§ Listed records:
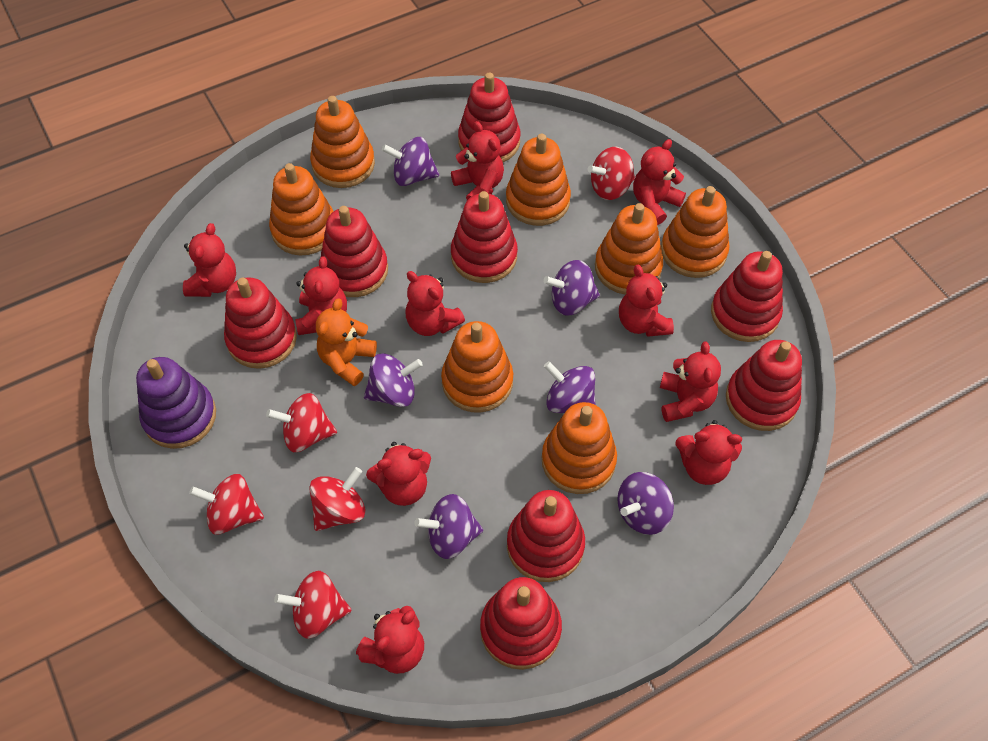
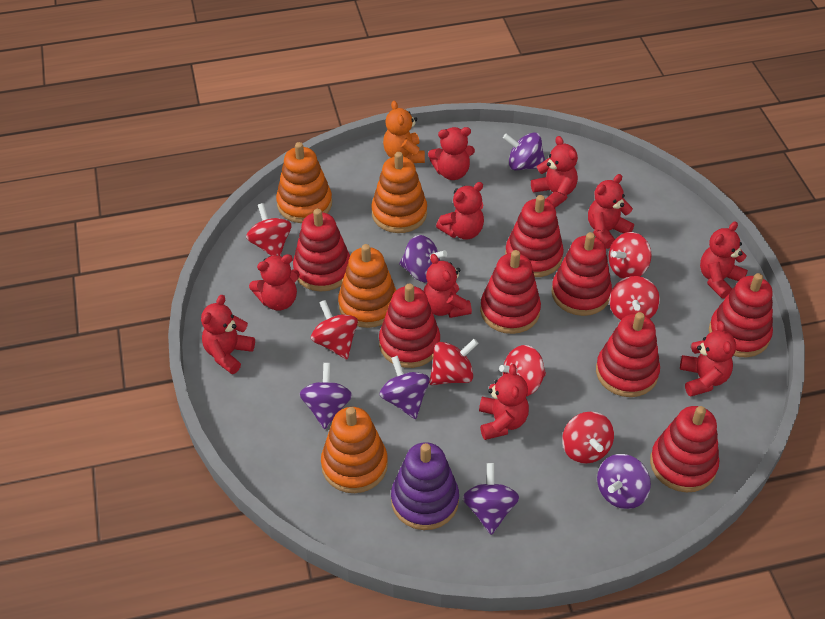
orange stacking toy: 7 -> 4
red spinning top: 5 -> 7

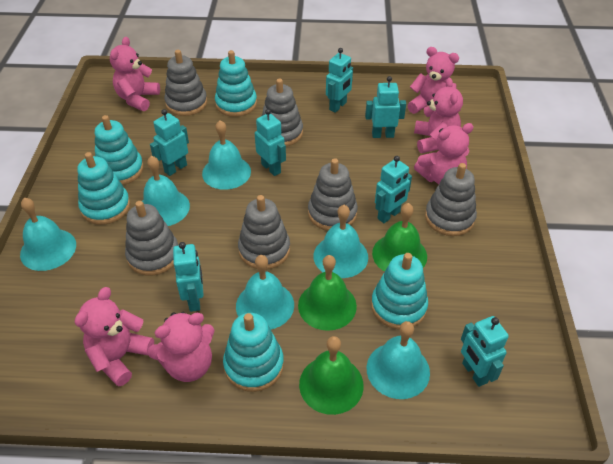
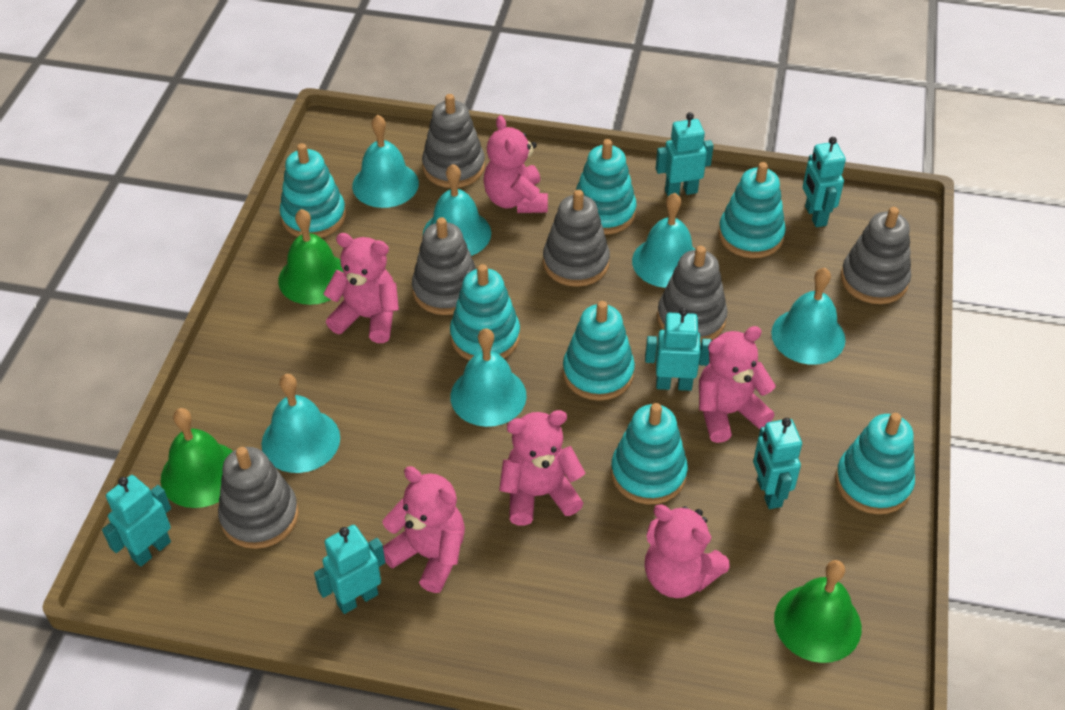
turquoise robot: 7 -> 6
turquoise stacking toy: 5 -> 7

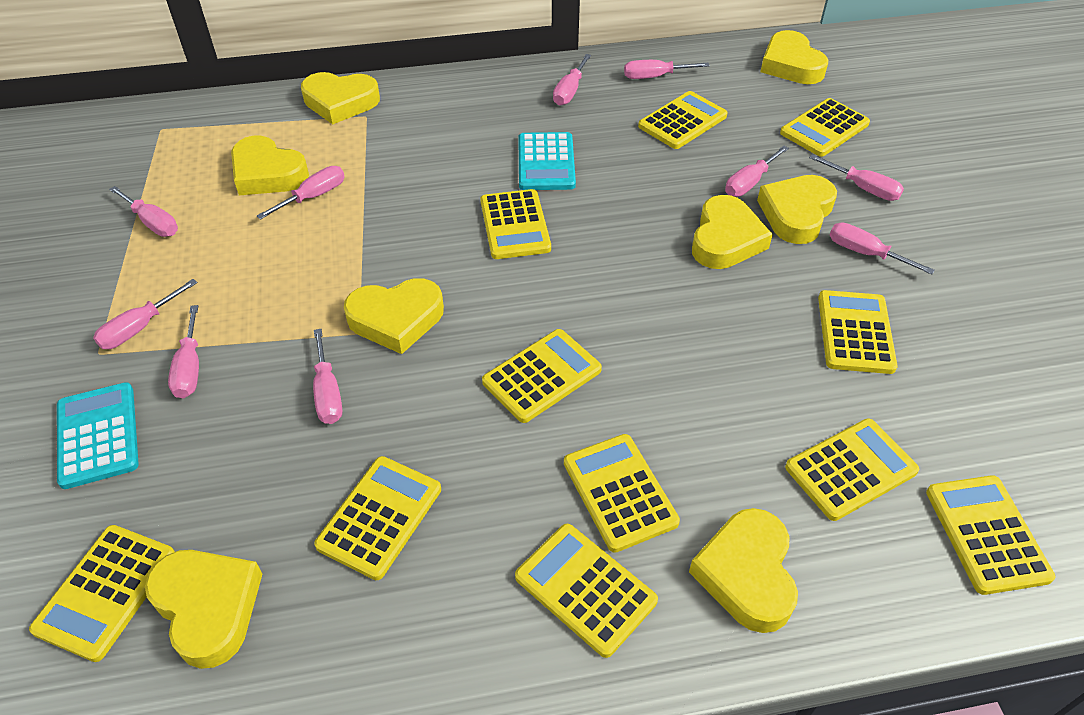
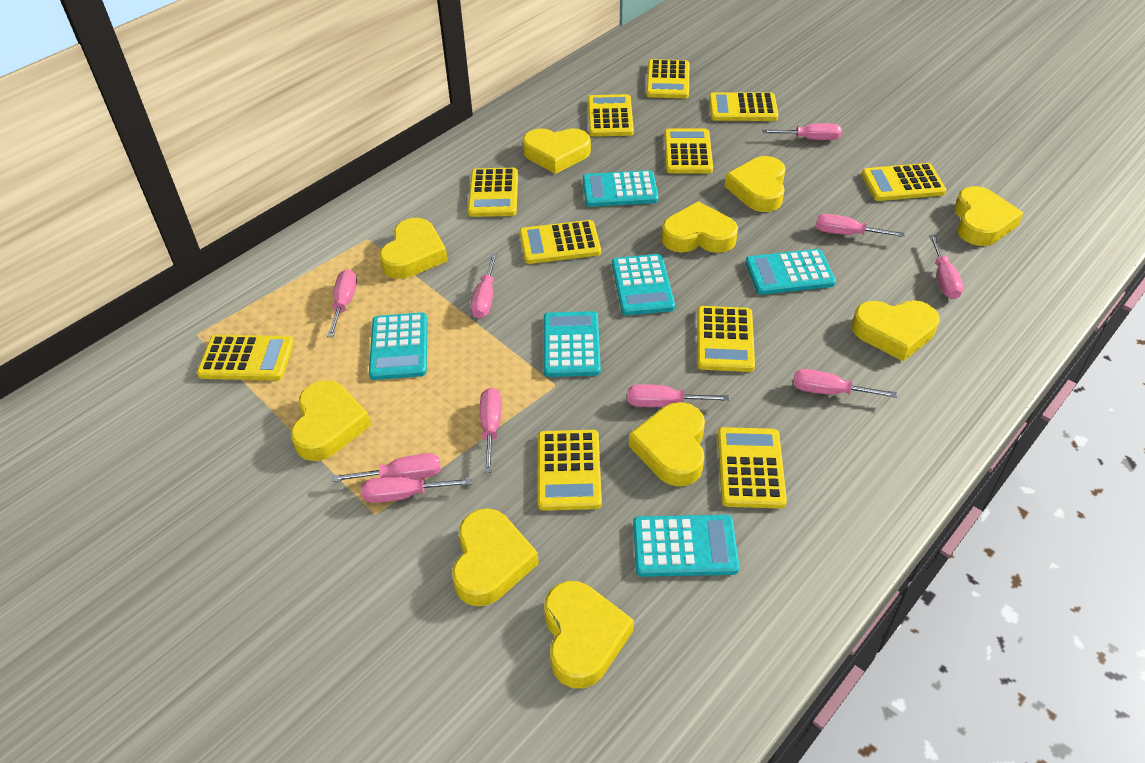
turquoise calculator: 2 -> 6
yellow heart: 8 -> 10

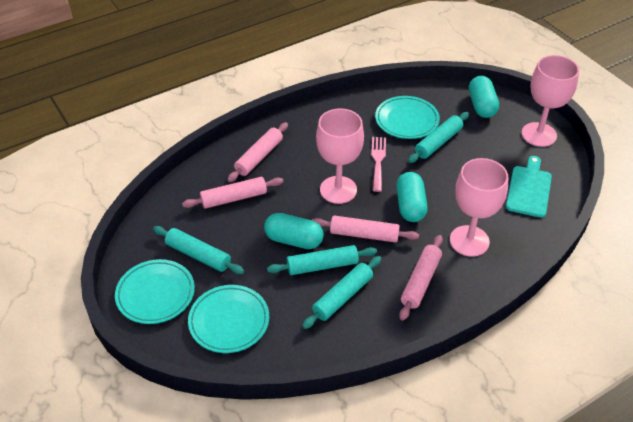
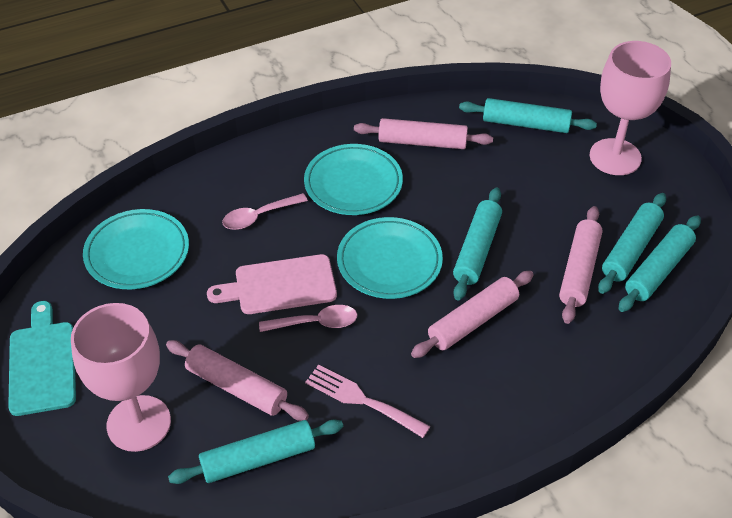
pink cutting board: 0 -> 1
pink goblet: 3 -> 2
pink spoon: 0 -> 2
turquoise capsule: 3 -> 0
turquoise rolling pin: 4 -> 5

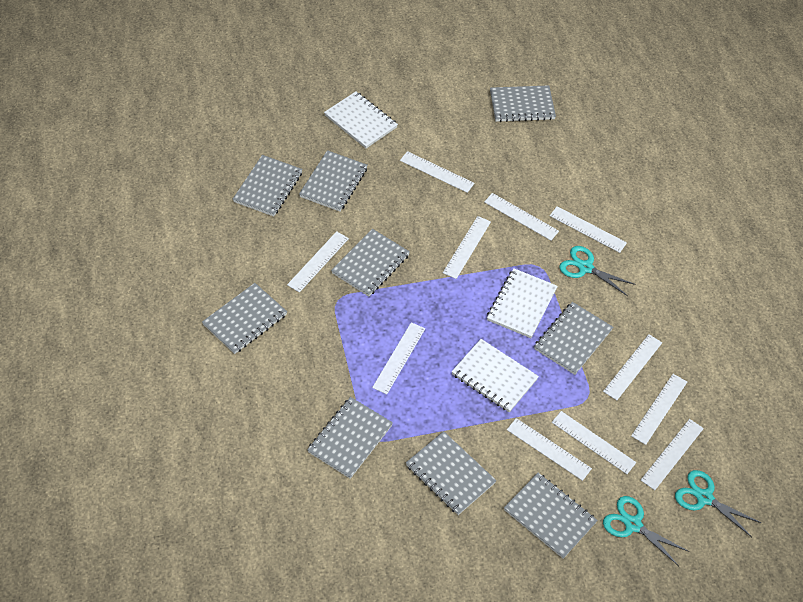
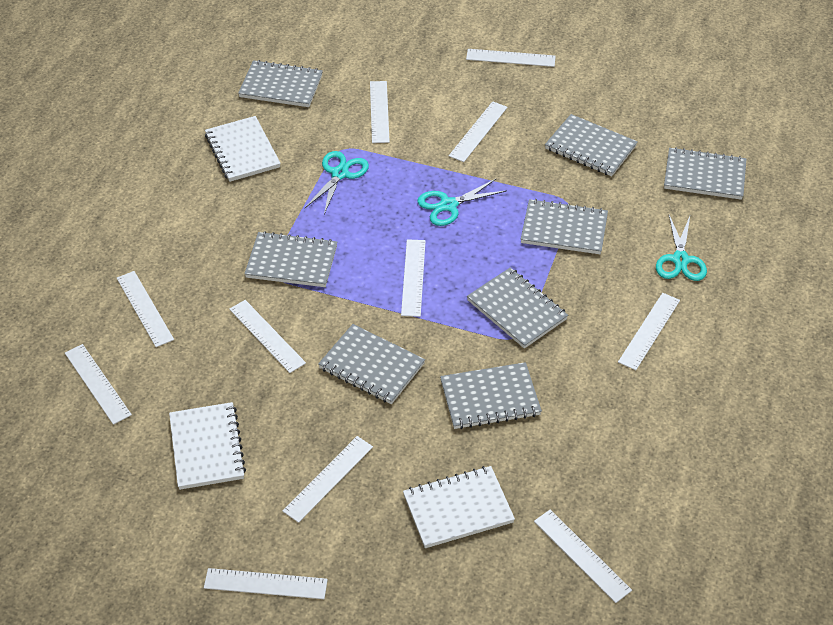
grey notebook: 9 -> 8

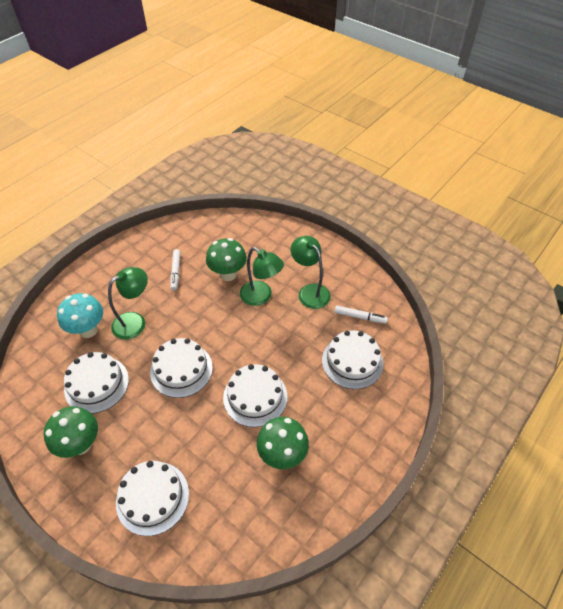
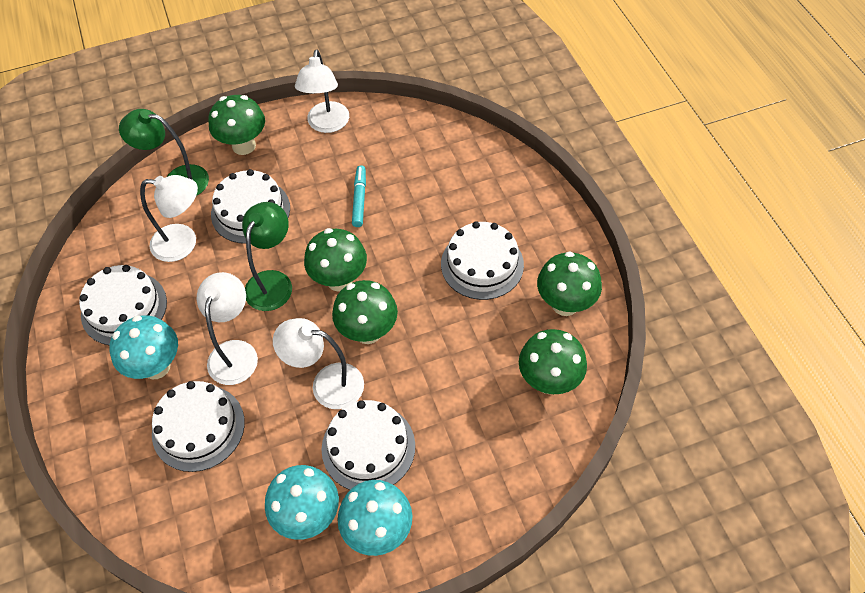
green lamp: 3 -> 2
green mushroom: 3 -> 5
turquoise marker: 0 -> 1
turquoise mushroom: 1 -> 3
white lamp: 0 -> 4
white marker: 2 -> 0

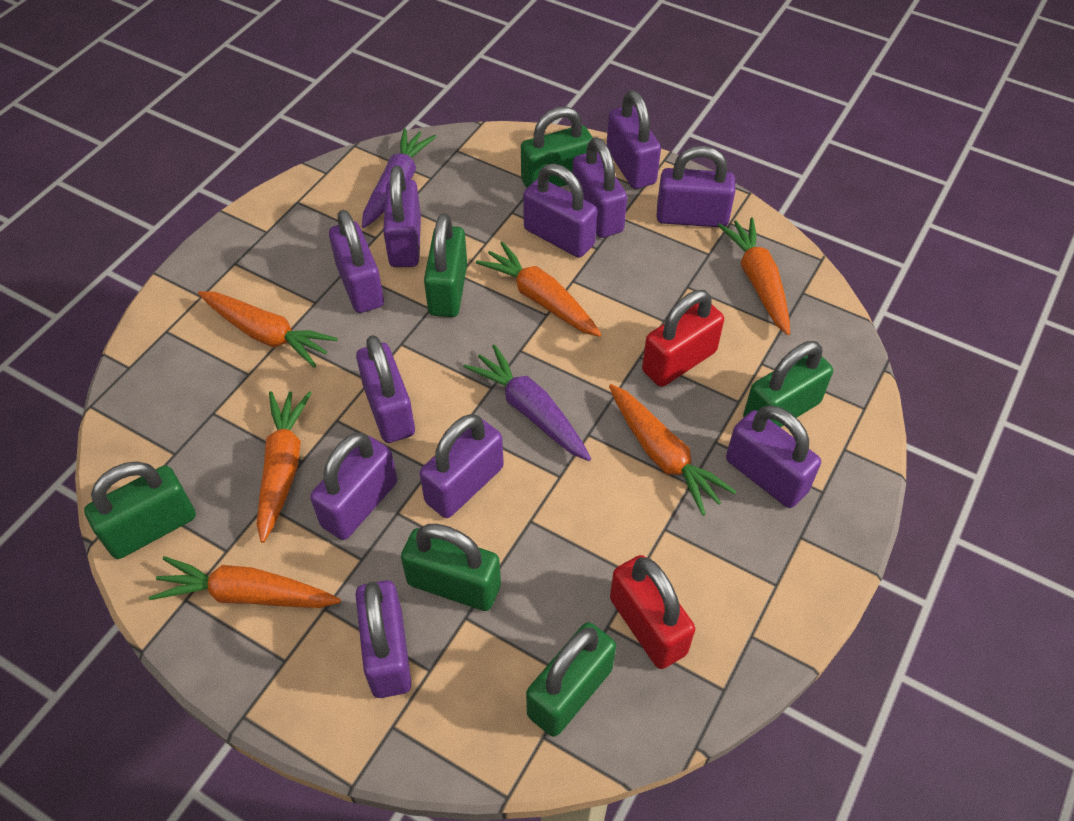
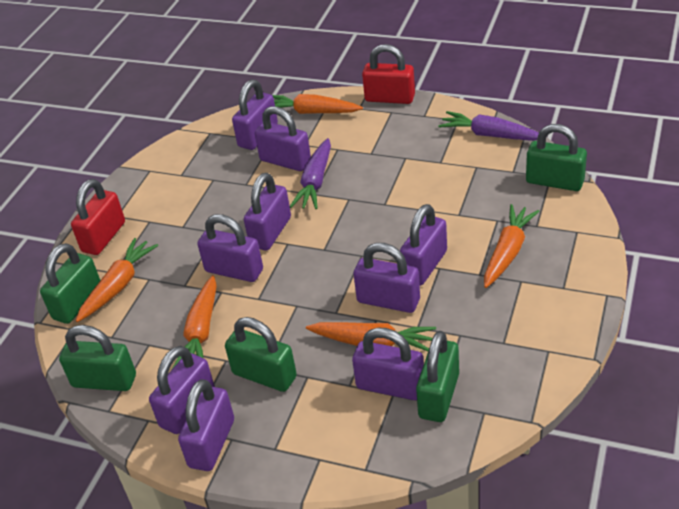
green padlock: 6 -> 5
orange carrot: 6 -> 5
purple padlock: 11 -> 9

§ Exercise goal: Please restate, exactly as written, the line that holds "green padlock: 6 -> 5" and all remaining lines of the data above, and only those.

§ Output of the task:
green padlock: 6 -> 5
orange carrot: 6 -> 5
purple padlock: 11 -> 9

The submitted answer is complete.